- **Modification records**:
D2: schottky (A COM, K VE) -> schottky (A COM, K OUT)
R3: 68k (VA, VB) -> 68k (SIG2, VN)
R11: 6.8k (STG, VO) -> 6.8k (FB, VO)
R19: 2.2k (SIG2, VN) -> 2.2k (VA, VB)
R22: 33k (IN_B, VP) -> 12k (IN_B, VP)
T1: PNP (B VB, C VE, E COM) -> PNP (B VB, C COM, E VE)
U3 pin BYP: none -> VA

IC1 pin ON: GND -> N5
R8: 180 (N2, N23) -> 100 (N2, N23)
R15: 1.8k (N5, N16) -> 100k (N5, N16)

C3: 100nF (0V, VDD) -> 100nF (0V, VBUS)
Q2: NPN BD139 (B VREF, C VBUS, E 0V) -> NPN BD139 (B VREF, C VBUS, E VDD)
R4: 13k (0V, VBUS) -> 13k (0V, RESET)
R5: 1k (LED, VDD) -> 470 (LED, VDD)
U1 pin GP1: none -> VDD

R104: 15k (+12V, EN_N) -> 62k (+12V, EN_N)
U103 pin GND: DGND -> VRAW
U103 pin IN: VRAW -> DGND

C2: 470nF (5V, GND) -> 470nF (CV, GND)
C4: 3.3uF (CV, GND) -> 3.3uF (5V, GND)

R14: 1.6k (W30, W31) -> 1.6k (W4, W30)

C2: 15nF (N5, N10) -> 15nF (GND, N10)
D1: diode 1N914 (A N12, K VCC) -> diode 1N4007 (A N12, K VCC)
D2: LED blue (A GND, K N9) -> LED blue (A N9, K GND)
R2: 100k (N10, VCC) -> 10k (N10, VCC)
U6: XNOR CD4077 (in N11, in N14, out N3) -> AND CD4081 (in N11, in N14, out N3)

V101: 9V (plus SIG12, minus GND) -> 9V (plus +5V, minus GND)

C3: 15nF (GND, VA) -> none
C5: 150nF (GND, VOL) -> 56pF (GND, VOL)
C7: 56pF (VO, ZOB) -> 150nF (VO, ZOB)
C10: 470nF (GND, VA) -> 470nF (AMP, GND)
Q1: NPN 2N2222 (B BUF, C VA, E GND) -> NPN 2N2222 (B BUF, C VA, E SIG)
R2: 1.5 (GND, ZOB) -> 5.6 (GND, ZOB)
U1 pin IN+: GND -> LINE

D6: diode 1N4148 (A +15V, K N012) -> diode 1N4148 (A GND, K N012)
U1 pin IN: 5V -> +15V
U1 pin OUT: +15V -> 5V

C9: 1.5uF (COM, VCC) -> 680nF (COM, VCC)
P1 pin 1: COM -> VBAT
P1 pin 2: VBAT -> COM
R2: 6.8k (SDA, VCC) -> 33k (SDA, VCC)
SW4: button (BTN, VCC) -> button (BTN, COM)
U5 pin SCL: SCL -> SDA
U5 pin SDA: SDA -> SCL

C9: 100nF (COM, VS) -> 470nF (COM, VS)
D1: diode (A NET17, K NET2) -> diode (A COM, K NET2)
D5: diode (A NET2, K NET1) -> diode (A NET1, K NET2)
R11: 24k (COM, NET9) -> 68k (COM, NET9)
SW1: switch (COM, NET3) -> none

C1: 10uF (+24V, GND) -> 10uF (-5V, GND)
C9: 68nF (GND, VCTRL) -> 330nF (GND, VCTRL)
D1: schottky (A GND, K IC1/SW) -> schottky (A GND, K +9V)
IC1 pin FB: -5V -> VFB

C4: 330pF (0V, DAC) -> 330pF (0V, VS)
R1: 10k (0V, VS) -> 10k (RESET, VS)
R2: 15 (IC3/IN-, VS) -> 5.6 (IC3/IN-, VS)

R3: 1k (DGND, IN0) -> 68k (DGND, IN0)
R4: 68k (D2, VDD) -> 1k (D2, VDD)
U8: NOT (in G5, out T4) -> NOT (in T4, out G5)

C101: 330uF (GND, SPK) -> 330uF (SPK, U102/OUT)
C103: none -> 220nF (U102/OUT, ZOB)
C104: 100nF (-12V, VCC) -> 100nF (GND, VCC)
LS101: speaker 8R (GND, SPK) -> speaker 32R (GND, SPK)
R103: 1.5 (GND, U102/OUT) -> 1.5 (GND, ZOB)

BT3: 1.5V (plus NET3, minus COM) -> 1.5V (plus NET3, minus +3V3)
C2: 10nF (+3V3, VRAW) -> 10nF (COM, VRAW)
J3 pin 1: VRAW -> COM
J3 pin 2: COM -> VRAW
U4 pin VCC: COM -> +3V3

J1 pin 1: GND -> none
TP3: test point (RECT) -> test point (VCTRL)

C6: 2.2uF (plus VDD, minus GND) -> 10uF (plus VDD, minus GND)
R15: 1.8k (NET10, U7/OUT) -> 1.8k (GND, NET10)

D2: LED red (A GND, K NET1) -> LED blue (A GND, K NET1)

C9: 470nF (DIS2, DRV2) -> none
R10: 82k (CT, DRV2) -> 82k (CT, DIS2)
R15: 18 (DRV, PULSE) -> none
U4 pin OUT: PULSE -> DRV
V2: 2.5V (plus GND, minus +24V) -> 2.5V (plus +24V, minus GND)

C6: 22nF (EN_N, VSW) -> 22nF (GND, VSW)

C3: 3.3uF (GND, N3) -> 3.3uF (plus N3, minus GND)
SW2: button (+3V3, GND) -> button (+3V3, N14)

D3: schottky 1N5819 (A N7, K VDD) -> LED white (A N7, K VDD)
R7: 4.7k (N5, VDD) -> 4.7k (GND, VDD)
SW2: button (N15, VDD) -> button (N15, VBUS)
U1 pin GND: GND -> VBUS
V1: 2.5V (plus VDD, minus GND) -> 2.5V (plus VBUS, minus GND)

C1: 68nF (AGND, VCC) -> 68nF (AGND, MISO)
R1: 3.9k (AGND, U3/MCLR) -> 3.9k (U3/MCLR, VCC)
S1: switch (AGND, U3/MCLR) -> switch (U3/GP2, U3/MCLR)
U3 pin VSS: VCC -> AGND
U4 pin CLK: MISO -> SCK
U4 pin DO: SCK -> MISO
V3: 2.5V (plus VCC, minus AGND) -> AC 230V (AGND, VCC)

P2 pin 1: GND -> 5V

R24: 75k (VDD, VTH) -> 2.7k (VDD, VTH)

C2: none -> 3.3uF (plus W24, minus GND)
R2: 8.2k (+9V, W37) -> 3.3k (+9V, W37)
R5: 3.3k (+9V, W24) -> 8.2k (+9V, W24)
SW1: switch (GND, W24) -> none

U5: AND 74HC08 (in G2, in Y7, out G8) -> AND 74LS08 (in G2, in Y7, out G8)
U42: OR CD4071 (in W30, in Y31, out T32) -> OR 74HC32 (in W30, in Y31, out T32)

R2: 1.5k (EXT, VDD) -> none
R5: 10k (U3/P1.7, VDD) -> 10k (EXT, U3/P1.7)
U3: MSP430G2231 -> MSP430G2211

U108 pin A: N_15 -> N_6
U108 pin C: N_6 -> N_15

- **Assignment**:
Show all lines from the entries that hold "VRAW".

- **Finished task**:
U103 pin GND: DGND -> VRAW
U103 pin IN: VRAW -> DGND
C2: 10nF (+3V3, VRAW) -> 10nF (COM, VRAW)
J3 pin 1: VRAW -> COM
J3 pin 2: COM -> VRAW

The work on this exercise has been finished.